Task to complete →
Only these lines are needed: the first line of the entries below through the line with "camera: 40 degrees right, 10 degrees up", each returned exactly.

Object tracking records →
########################################
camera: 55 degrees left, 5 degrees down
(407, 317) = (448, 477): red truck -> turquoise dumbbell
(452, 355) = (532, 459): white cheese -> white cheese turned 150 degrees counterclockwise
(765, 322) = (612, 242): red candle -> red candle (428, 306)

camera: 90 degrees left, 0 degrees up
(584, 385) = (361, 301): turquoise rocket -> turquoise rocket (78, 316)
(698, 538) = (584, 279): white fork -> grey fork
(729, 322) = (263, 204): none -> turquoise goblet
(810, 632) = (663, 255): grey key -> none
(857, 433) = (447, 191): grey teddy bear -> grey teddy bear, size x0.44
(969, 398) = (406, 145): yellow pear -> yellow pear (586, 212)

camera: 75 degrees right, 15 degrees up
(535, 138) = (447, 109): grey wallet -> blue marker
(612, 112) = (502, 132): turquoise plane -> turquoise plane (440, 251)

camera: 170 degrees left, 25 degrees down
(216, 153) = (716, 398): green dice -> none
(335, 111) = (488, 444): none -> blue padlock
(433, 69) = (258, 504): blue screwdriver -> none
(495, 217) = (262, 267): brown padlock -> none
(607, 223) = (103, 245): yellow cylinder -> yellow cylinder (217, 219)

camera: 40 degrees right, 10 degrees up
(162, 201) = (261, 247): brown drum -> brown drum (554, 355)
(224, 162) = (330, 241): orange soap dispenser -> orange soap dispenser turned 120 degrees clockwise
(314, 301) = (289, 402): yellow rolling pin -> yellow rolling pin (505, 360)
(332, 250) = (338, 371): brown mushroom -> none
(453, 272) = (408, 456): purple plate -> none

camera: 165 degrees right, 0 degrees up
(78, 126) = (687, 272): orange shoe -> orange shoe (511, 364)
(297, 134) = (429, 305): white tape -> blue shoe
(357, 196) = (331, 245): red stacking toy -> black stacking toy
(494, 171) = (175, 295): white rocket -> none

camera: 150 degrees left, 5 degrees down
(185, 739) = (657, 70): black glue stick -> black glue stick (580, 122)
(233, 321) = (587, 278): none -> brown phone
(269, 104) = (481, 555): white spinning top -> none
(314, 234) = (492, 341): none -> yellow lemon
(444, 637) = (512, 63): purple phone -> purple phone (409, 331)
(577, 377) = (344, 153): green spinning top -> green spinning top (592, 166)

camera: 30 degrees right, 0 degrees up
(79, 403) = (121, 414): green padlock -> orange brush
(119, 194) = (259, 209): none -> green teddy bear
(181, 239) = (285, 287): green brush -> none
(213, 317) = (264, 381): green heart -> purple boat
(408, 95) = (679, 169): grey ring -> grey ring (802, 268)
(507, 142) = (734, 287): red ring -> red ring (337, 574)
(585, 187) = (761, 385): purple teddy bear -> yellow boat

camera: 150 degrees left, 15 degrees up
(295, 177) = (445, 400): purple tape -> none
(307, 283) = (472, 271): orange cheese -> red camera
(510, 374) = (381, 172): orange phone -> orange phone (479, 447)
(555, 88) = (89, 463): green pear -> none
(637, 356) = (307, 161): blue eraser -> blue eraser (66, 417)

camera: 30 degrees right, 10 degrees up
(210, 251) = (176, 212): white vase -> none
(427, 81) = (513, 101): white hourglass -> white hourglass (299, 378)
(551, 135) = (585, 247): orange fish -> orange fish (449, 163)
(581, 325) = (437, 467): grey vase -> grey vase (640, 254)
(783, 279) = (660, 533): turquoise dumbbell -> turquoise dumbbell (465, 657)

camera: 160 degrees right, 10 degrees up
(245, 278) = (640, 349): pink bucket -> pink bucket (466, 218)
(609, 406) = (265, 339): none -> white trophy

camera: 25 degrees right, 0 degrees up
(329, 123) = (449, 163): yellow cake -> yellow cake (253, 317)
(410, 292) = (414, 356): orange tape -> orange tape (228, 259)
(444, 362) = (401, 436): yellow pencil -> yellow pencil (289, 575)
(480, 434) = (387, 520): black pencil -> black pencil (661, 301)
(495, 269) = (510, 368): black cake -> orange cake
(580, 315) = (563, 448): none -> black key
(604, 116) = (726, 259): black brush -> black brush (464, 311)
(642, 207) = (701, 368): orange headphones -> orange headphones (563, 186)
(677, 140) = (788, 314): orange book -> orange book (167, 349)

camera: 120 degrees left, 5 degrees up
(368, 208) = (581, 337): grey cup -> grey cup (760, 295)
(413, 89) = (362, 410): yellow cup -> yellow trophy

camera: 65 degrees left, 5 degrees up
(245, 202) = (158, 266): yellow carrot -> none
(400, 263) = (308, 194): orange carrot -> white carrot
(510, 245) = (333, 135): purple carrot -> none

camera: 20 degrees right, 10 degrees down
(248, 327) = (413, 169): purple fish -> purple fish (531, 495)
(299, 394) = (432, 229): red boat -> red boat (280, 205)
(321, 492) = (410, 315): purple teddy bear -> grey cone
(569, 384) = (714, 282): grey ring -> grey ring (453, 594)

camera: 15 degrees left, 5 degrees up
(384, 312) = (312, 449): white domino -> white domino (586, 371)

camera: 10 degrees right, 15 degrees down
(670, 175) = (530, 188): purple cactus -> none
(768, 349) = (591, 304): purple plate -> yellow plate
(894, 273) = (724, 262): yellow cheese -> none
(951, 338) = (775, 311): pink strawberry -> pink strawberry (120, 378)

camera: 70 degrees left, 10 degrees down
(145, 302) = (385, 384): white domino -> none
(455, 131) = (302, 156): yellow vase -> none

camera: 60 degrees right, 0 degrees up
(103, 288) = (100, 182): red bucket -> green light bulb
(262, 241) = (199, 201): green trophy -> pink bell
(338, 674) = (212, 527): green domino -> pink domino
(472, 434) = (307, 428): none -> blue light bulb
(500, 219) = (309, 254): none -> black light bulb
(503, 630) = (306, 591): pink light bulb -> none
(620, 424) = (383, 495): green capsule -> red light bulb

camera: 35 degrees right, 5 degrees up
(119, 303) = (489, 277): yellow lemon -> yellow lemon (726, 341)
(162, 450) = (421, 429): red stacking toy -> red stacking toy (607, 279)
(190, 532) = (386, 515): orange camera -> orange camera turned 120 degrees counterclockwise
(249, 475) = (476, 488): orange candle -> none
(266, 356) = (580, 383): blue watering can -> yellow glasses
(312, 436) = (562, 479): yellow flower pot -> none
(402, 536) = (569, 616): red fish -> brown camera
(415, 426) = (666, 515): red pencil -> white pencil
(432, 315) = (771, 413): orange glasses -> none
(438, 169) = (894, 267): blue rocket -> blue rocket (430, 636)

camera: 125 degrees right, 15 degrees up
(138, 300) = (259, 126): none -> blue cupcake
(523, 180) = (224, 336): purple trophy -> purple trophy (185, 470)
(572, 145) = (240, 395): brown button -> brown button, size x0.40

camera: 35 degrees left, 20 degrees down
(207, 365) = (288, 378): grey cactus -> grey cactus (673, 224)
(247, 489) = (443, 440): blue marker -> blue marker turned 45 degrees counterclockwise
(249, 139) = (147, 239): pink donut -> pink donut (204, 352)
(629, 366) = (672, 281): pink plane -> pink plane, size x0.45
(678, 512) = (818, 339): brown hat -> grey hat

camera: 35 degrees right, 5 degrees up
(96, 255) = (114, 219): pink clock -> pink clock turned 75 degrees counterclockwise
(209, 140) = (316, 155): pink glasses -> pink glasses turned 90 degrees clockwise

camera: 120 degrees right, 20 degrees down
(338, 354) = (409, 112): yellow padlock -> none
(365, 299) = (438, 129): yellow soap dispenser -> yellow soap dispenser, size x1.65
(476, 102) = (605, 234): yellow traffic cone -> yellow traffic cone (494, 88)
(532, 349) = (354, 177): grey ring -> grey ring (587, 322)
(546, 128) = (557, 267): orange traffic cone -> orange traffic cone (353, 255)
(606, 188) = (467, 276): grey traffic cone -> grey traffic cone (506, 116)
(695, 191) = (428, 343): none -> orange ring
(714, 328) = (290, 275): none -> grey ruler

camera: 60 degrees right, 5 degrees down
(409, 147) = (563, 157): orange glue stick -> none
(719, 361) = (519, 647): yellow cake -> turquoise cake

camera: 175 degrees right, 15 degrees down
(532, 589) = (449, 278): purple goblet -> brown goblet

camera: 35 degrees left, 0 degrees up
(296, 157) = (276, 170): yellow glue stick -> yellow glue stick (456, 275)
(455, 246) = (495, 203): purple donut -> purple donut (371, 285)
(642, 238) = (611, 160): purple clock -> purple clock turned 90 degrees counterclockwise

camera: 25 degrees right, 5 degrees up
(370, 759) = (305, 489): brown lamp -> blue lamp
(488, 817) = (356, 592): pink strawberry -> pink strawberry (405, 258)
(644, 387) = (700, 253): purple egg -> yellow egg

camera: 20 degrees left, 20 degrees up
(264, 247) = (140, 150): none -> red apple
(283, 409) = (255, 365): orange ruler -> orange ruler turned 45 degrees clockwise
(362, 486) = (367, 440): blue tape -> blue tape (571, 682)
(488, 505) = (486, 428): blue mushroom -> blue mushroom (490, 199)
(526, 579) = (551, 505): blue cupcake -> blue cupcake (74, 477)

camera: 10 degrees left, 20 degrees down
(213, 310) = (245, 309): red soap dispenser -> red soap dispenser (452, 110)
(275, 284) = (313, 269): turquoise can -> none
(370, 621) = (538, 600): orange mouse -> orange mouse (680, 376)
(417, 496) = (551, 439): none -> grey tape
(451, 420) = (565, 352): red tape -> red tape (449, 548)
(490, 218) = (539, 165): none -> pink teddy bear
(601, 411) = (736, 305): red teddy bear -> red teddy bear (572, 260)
########################################
Result for this task →
camera: 55 degrees left, 5 degrees down
(407, 317) = (448, 477): red truck -> turquoise dumbbell
(452, 355) = (532, 459): white cheese -> white cheese turned 150 degrees counterclockwise
(765, 322) = (612, 242): red candle -> red candle (428, 306)

camera: 90 degrees left, 0 degrees up
(584, 385) = (361, 301): turquoise rocket -> turquoise rocket (78, 316)
(698, 538) = (584, 279): white fork -> grey fork
(729, 322) = (263, 204): none -> turquoise goblet
(810, 632) = (663, 255): grey key -> none
(857, 433) = (447, 191): grey teddy bear -> grey teddy bear, size x0.44
(969, 398) = (406, 145): yellow pear -> yellow pear (586, 212)

camera: 75 degrees right, 15 degrees up
(535, 138) = (447, 109): grey wallet -> blue marker
(612, 112) = (502, 132): turquoise plane -> turquoise plane (440, 251)

camera: 170 degrees left, 25 degrees down
(216, 153) = (716, 398): green dice -> none
(335, 111) = (488, 444): none -> blue padlock
(433, 69) = (258, 504): blue screwdriver -> none
(495, 217) = (262, 267): brown padlock -> none
(607, 223) = (103, 245): yellow cylinder -> yellow cylinder (217, 219)

camera: 40 degrees right, 10 degrees up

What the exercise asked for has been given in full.